#### WORK REQUEST:
Starting at the line that holds "orange clock [281,80,336,204]" and stopping at the line that holds "orange pencil [711,293,874,329]", restate the records below word for word, with both of those lines included.

#### DATA FOR REVIEW:

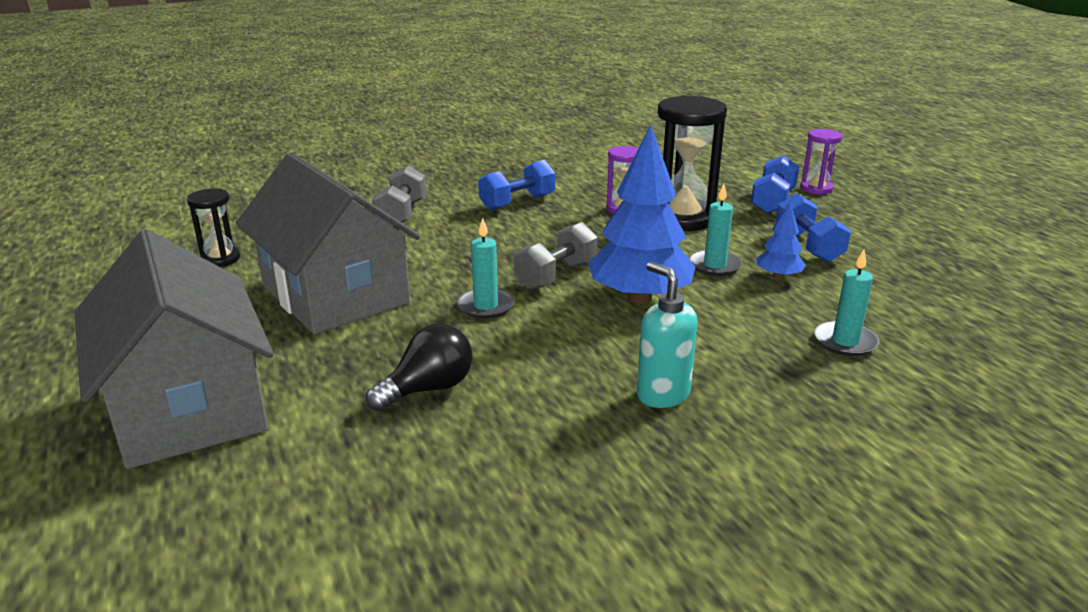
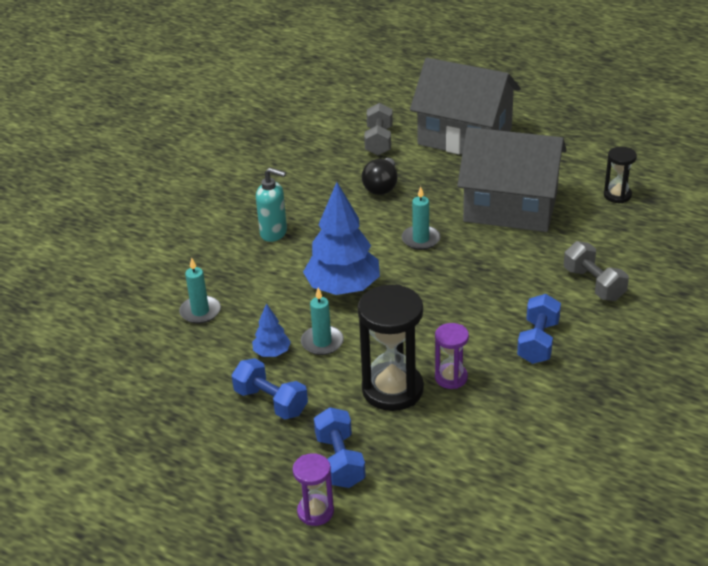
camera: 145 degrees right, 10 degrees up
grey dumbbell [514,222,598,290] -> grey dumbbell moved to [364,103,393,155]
==
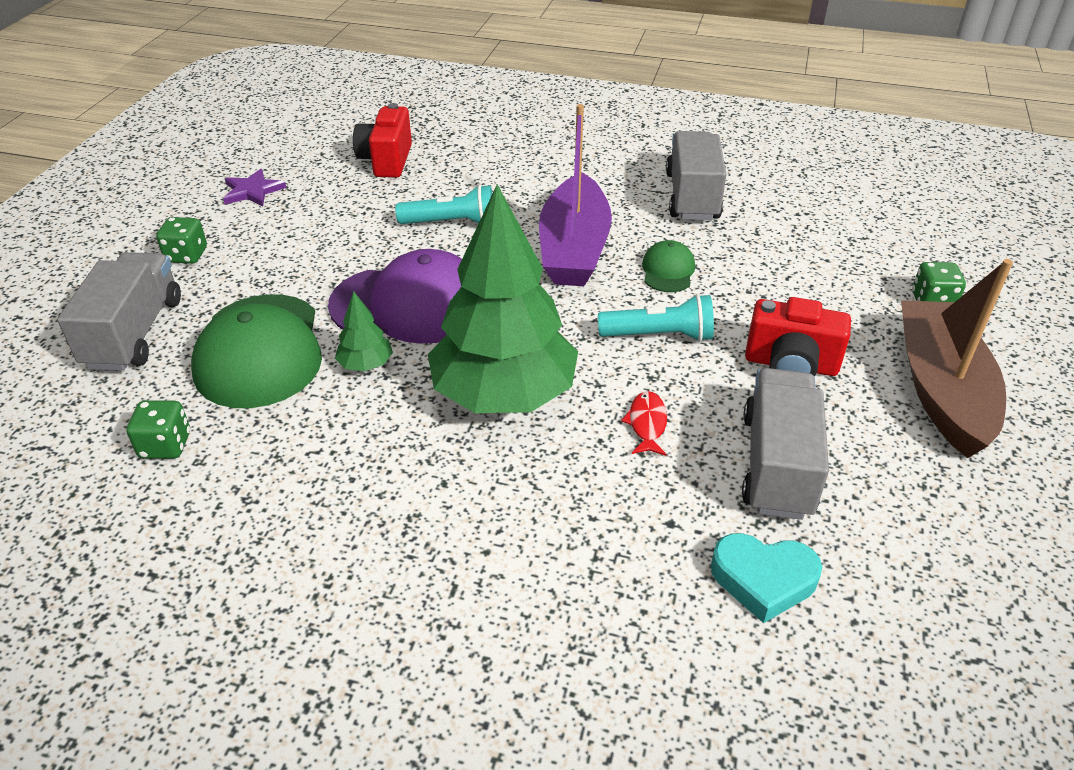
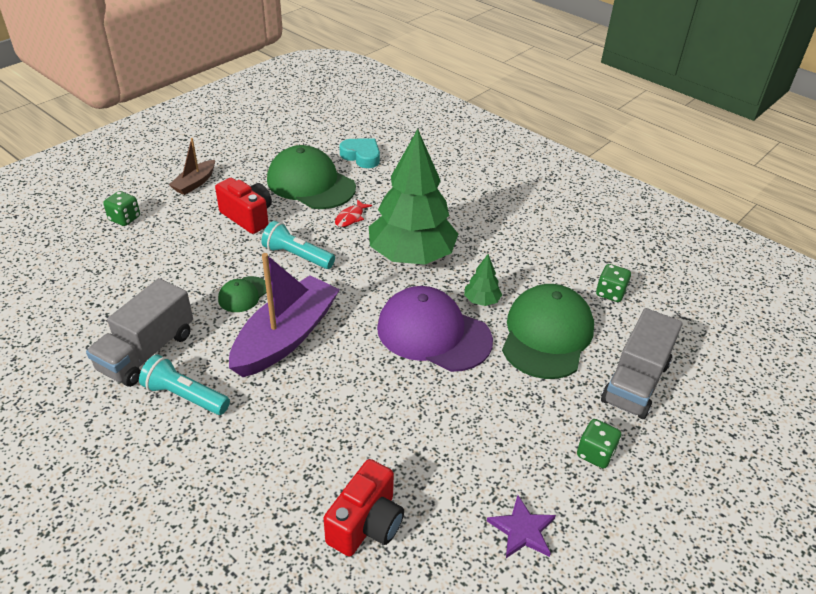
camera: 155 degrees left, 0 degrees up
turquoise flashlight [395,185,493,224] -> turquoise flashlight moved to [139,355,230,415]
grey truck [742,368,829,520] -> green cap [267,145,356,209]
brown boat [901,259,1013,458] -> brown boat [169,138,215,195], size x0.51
...
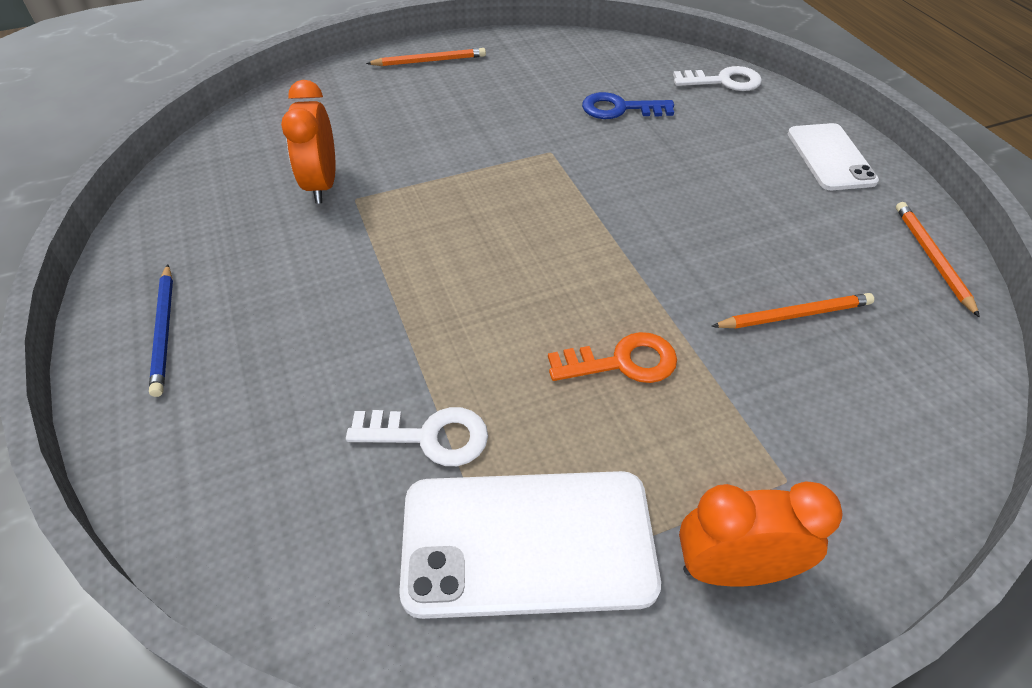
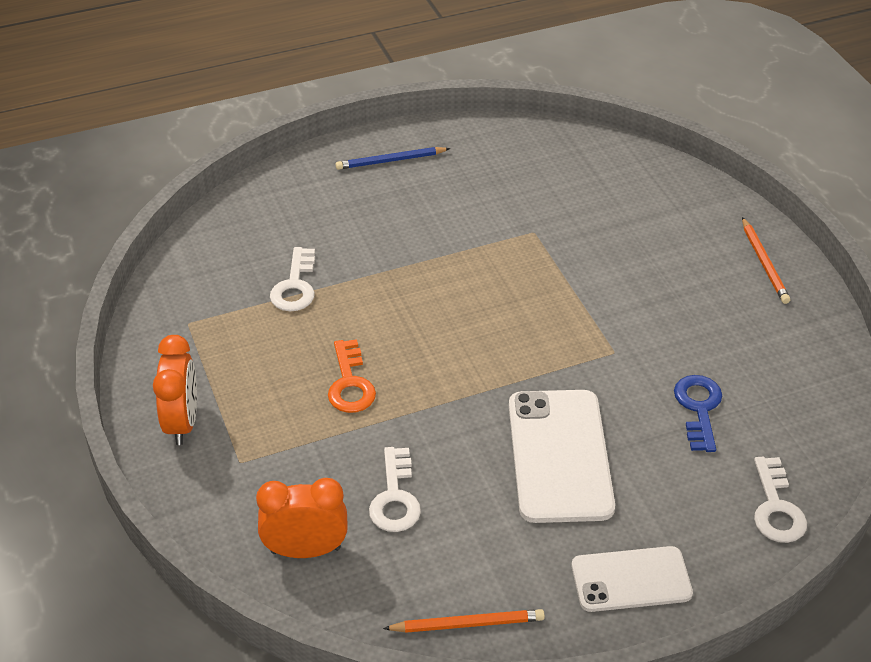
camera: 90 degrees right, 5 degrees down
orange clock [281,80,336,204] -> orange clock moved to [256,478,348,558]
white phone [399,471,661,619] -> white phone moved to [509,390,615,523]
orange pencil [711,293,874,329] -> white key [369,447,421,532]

#### RESPONSE TO THIS TASK:
orange clock [281,80,336,204] -> orange clock moved to [256,478,348,558]
white phone [399,471,661,619] -> white phone moved to [509,390,615,523]
orange pencil [711,293,874,329] -> white key [369,447,421,532]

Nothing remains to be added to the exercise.